> [Task prompt]
Give back the lines below exactly, but do not include any pictures.

> [Given data]
+ + + +

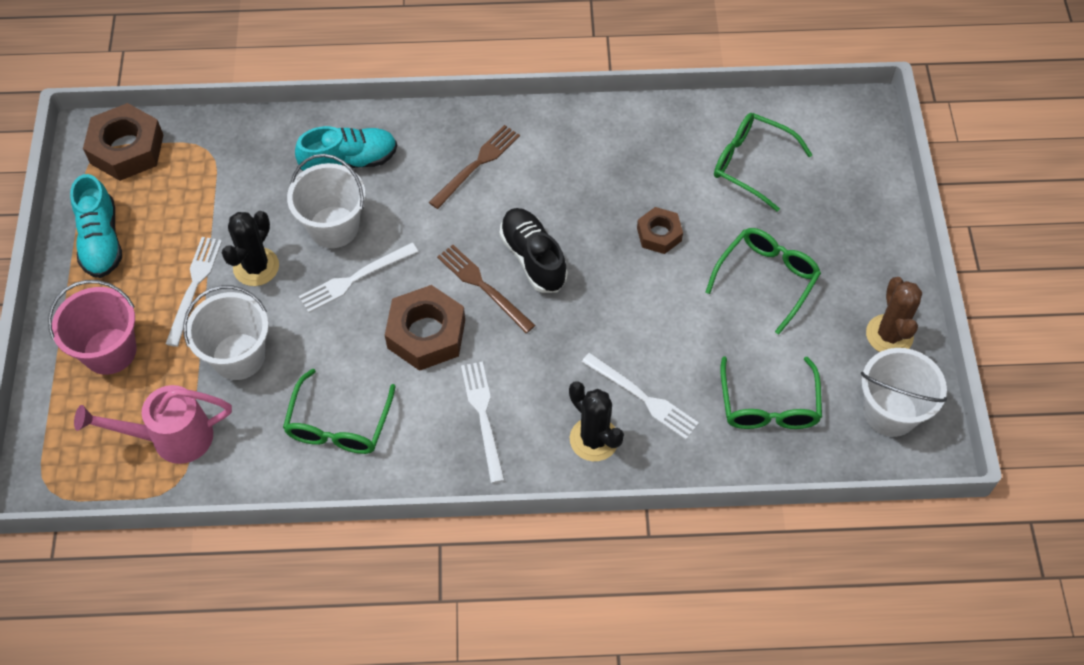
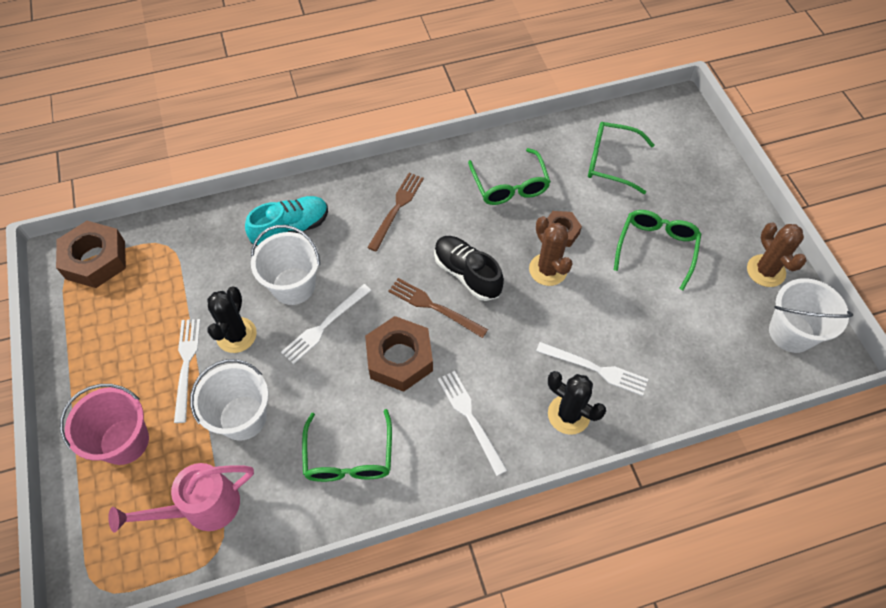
camera: 15 degrees left, 0 degrees up
(101, 240) = (92, 344): turquoise shoe -> none
(628, 274) = (548, 270): none -> brown cactus
(768, 405) = (697, 350): green glasses -> green glasses (510, 186)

+ + + +

> [Task response]
camera: 15 degrees left, 0 degrees up
(101, 240) = (92, 344): turquoise shoe -> none
(628, 274) = (548, 270): none -> brown cactus
(768, 405) = (697, 350): green glasses -> green glasses (510, 186)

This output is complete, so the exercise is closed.